Task instructions: Below are some records; quote exactly the lines from the one that contains "SW2: button (AGND, RESET)" through the one that contains "U2 pin PB4: none -> AGND", inclusive, and no others.

Exercise inputs: Begin

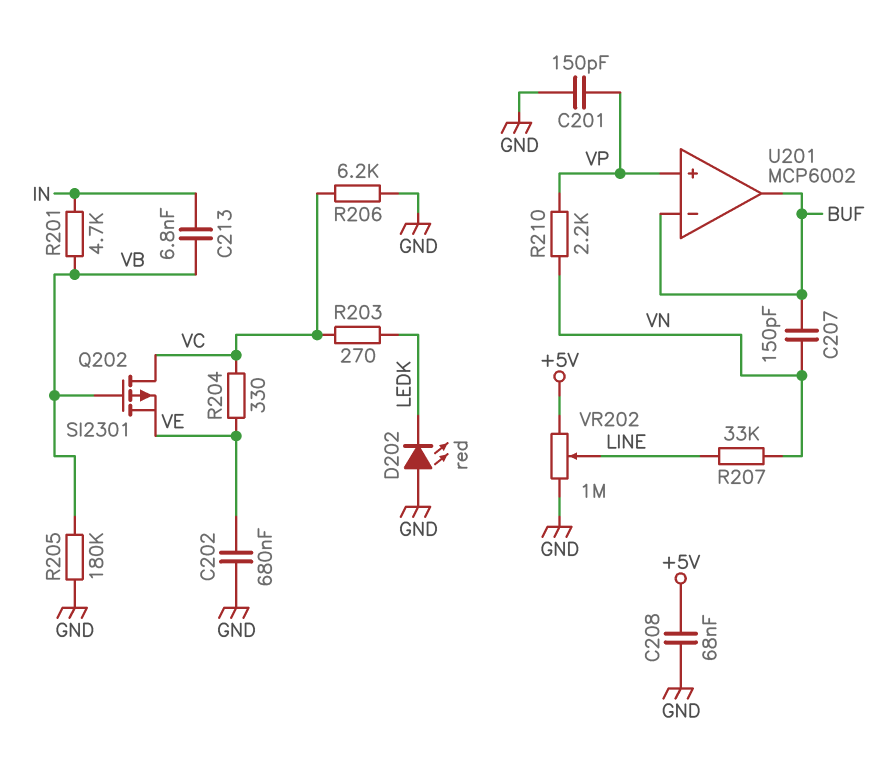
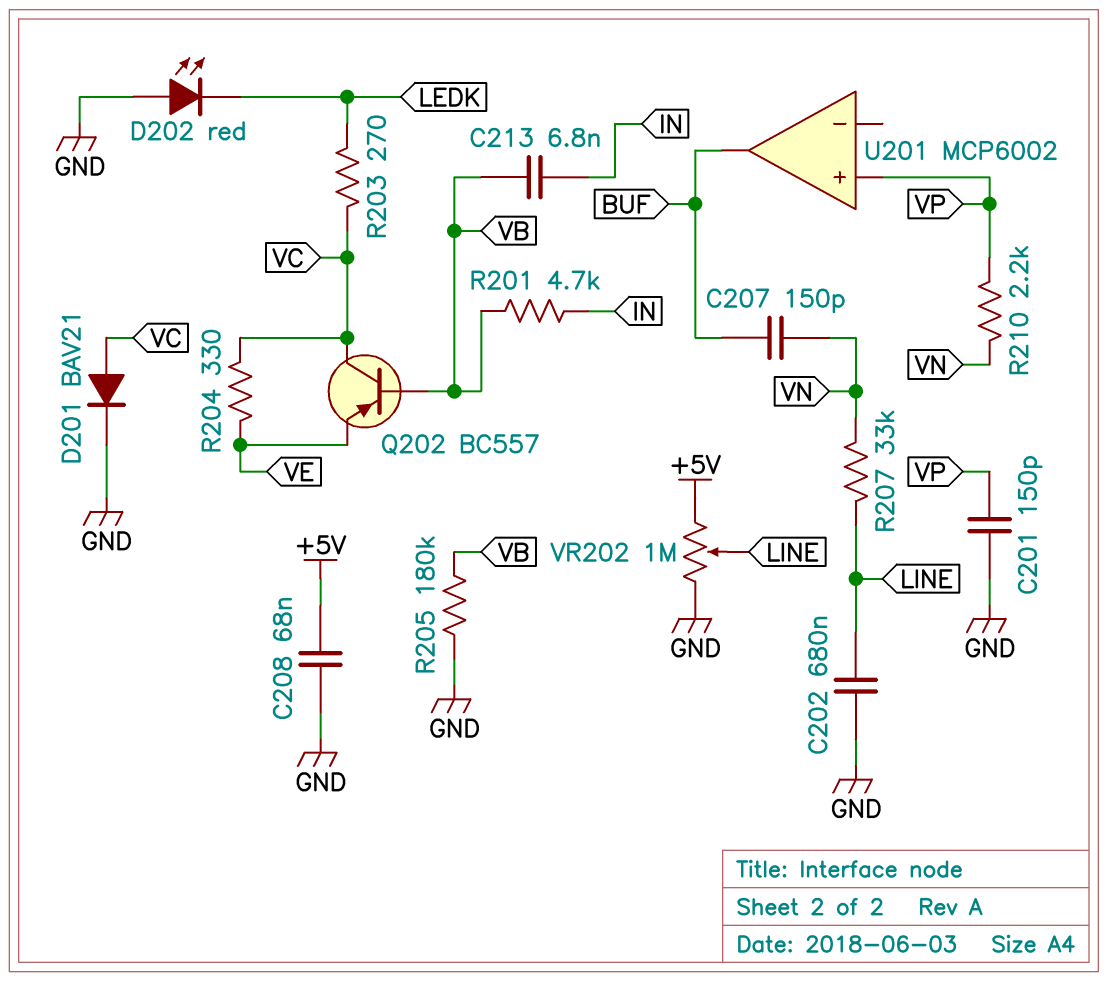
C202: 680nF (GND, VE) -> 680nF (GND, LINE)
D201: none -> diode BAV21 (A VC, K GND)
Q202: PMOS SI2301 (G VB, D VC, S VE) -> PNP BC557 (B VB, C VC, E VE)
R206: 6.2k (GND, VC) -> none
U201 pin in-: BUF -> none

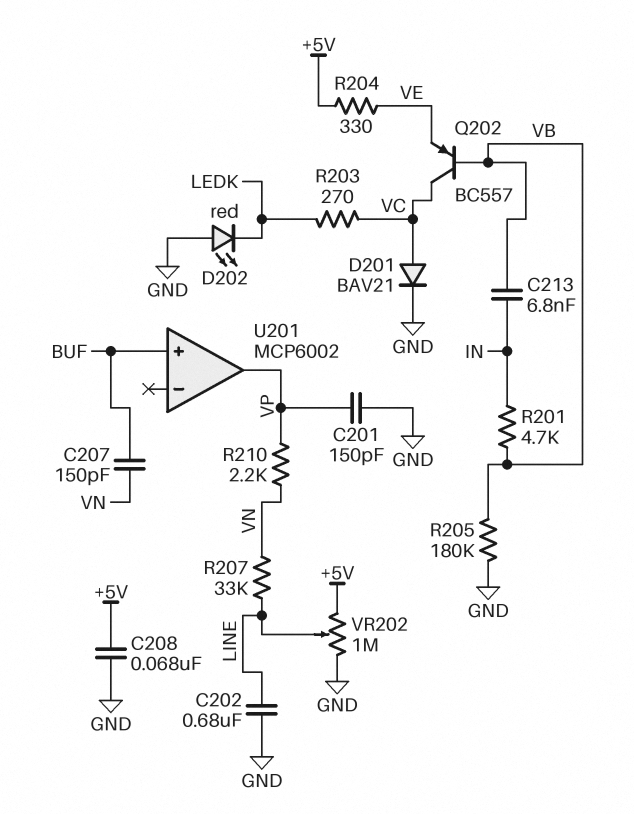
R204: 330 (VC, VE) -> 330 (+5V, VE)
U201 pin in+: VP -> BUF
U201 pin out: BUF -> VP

Exercise inputs: End
Exercise inputs: Begin

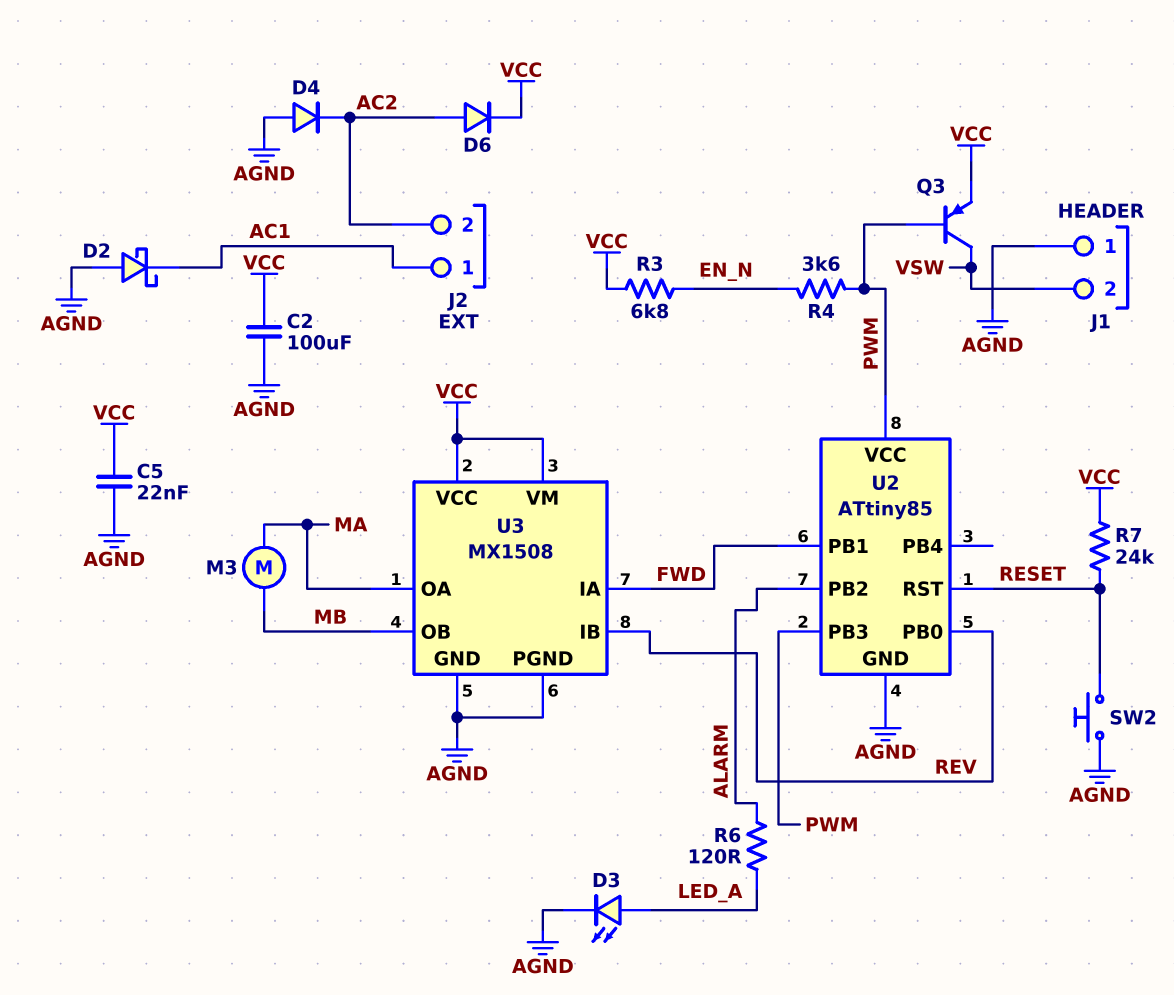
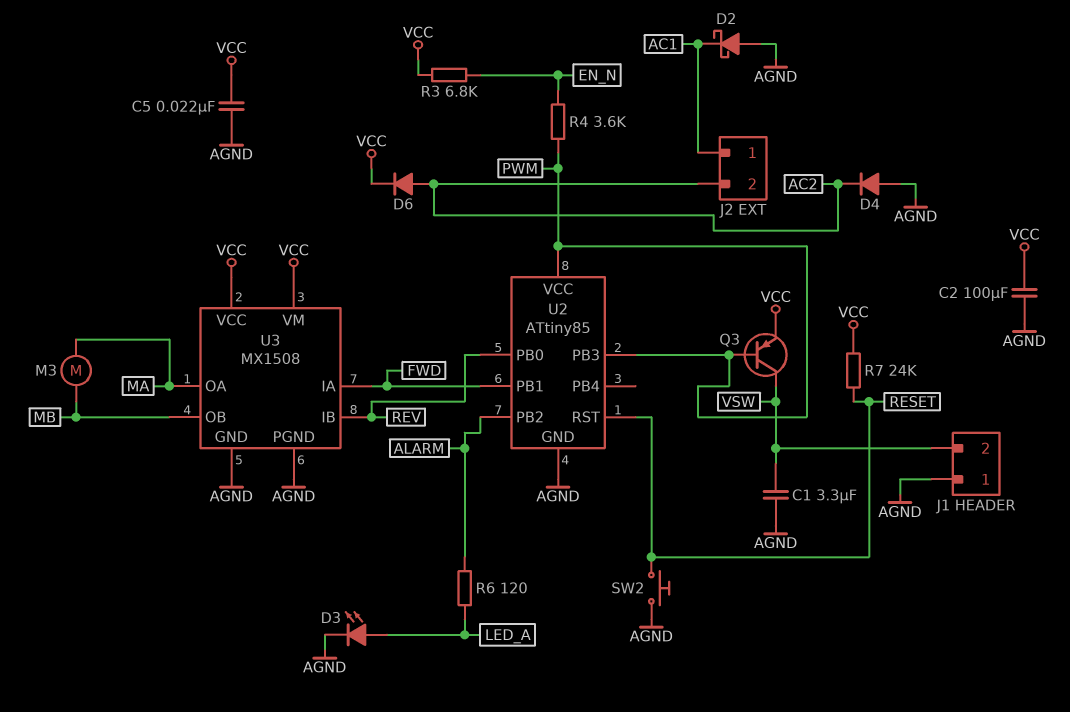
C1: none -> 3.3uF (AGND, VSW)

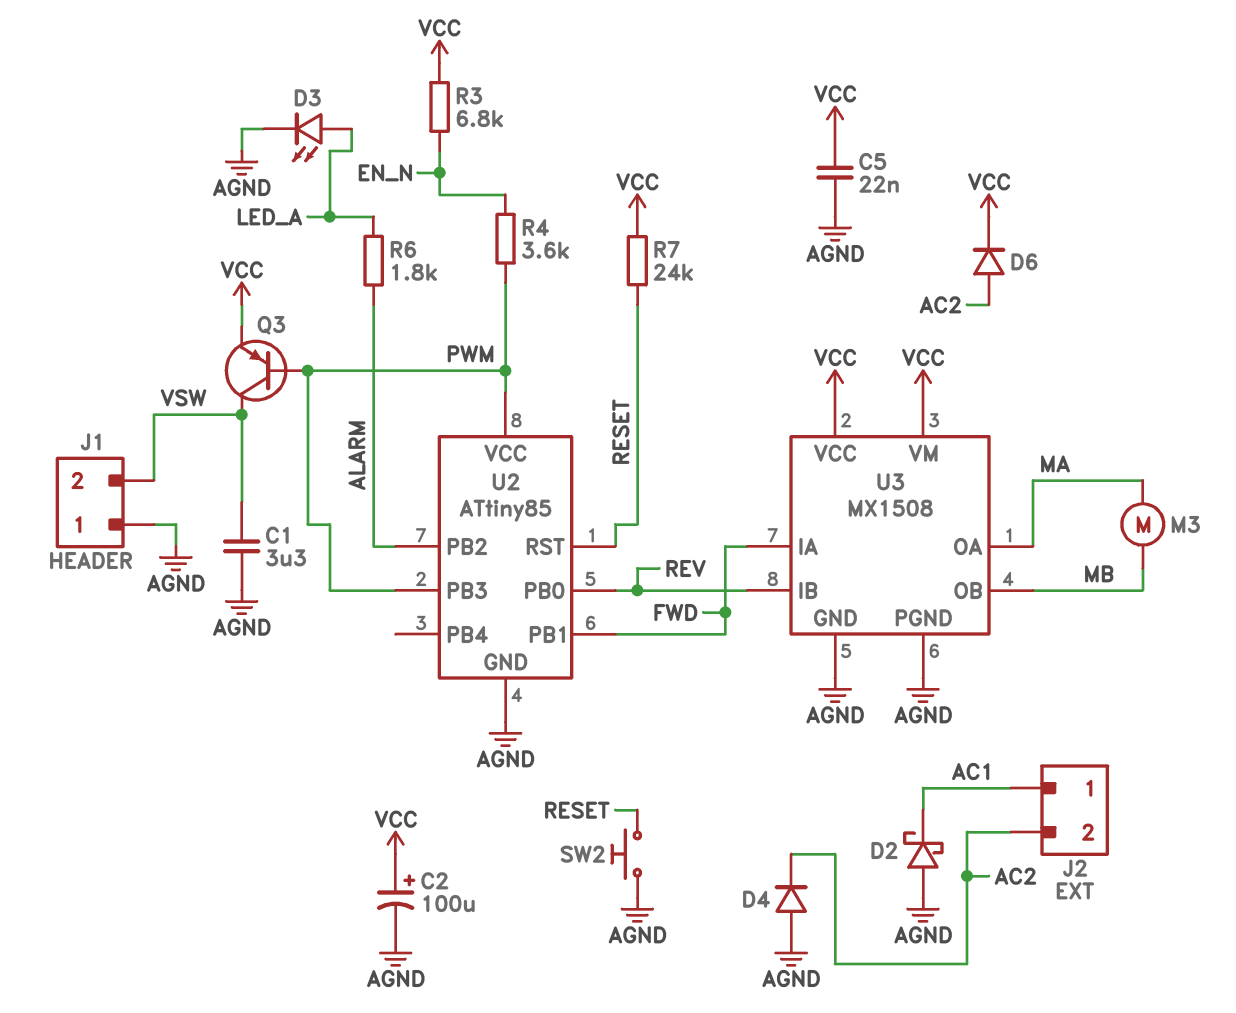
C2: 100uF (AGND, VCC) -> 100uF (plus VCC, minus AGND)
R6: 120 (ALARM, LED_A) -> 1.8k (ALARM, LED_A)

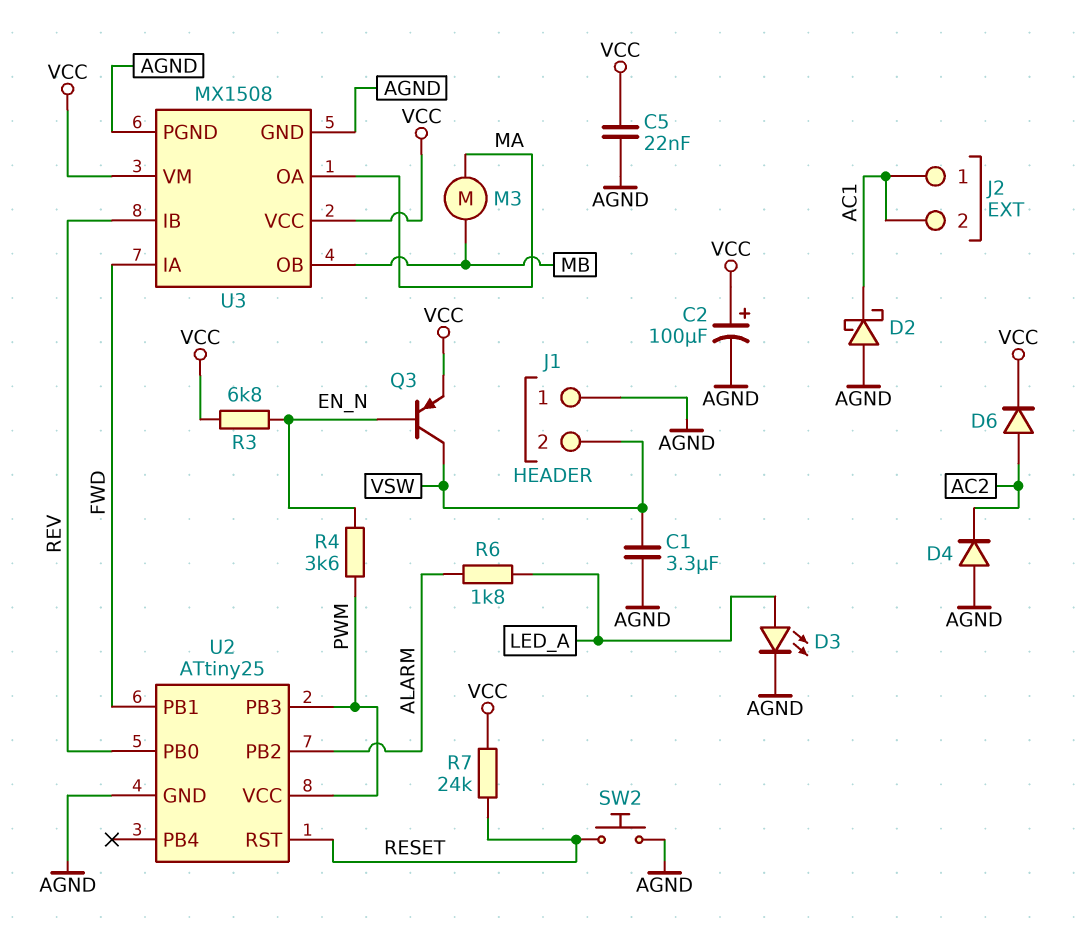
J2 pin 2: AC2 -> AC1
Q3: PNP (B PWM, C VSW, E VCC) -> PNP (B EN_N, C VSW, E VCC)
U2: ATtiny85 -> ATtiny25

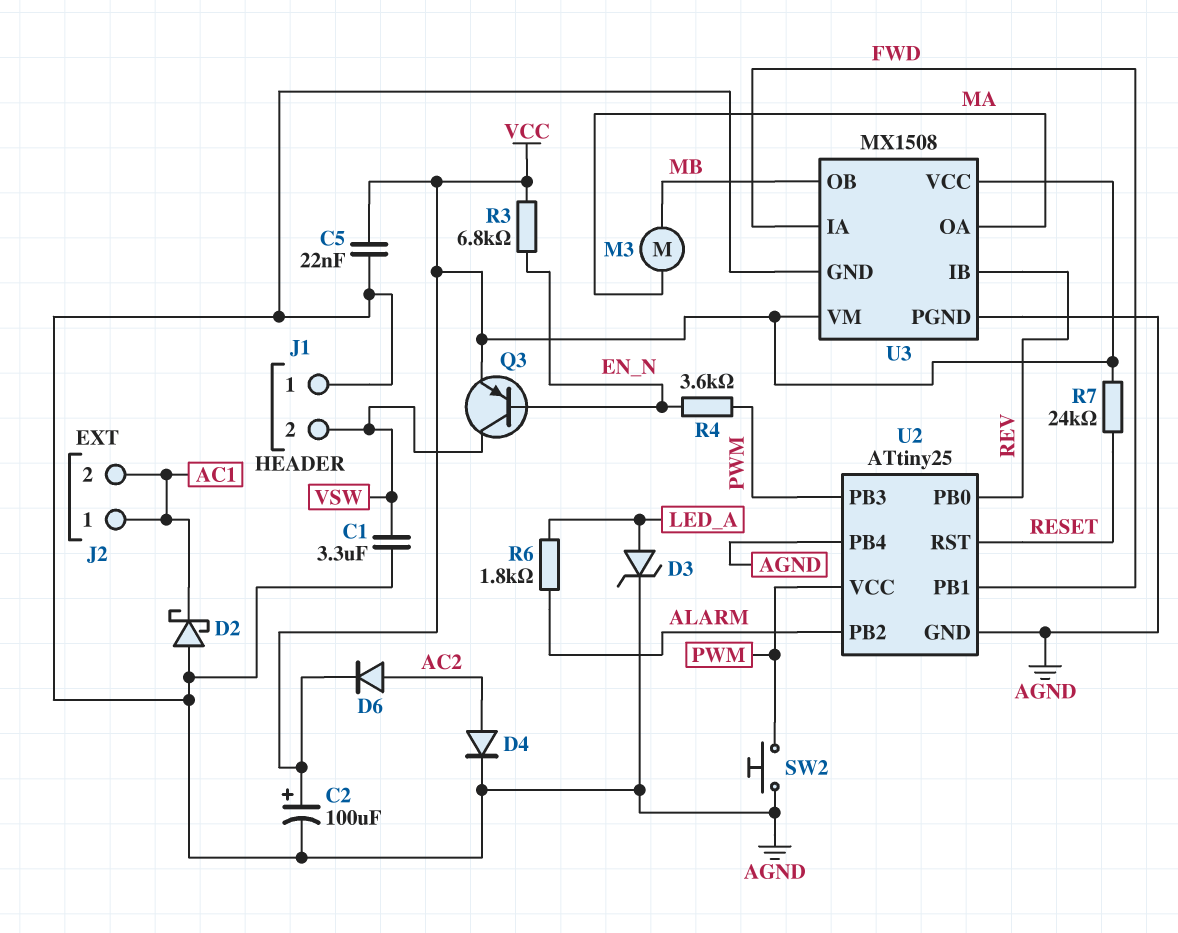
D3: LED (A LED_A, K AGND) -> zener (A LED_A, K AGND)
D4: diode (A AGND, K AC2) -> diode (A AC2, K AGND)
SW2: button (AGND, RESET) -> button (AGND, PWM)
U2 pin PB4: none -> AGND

Exercise inputs: End

Finished task:
SW2: button (AGND, RESET) -> button (AGND, PWM)
U2 pin PB4: none -> AGND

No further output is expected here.